■ HOW TO COMPLETE THIS TASK ■
When you copy the material below, keep every line exact and omit the pictures.

■ WORKING DATA ■

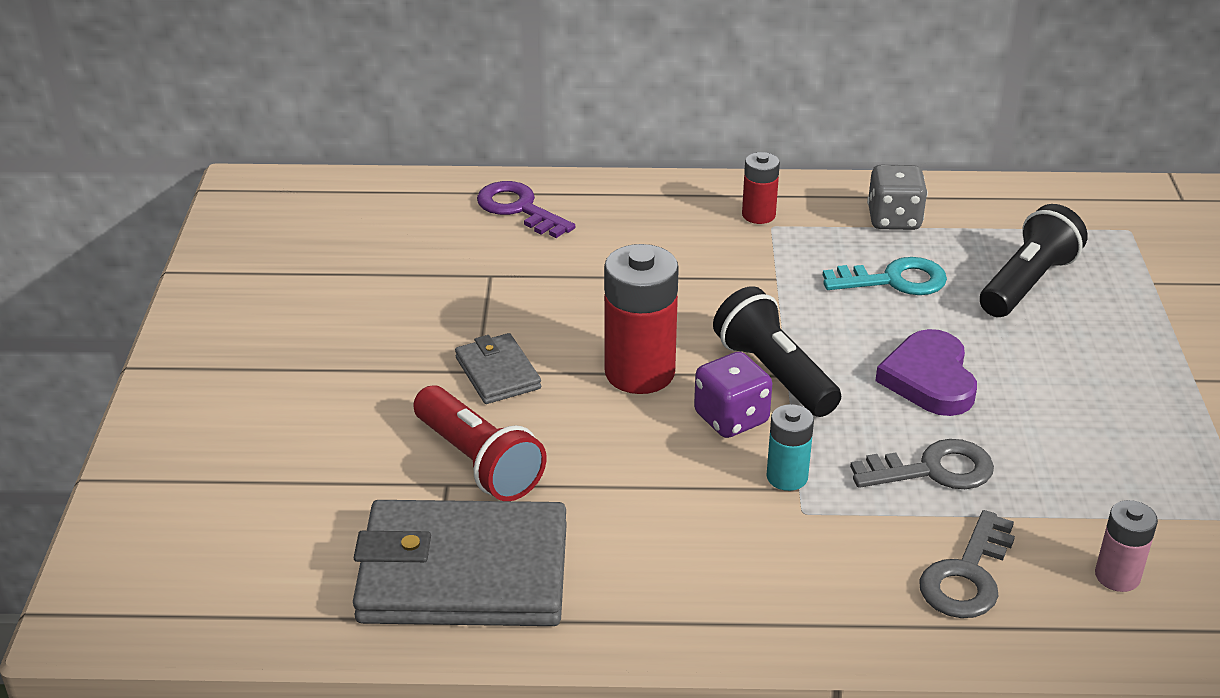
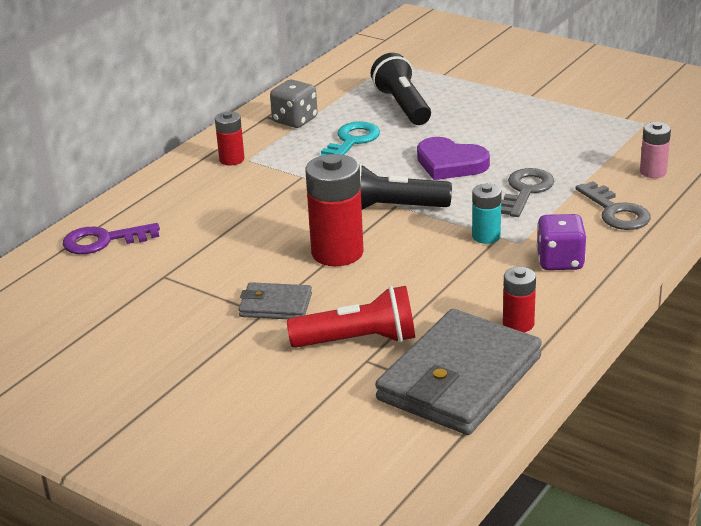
camera: 55 degrees left, 5 degrees down
(615, 580) = (518, 324): none -> red battery
(731, 418) = (415, 236): purple dice -> purple dice (560, 261)

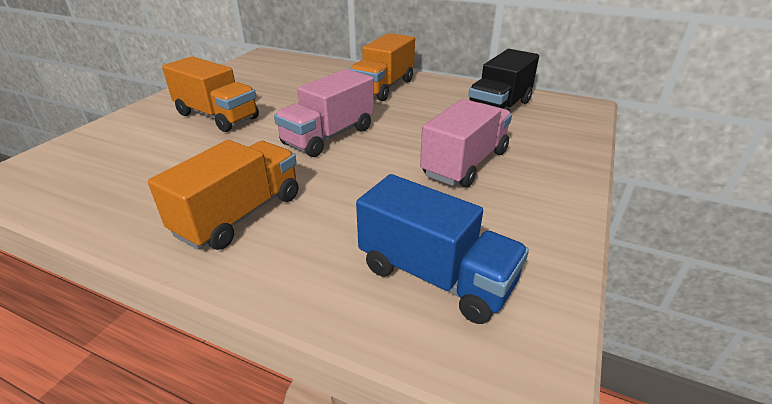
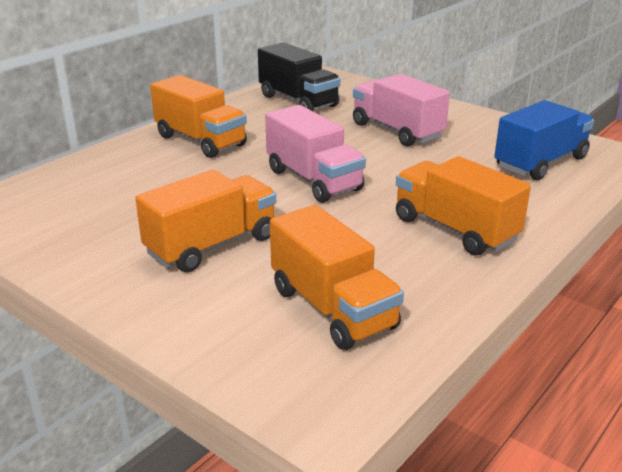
camera: 75 degrees left, 5 degrees down
(119, 168) = (332, 308): none -> orange truck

■ WRITTEN RESPONSE ■
camera: 55 degrees left, 5 degrees down
(615, 580) = (518, 324): none -> red battery
(731, 418) = (415, 236): purple dice -> purple dice (560, 261)

camera: 75 degrees left, 5 degrees down
(119, 168) = (332, 308): none -> orange truck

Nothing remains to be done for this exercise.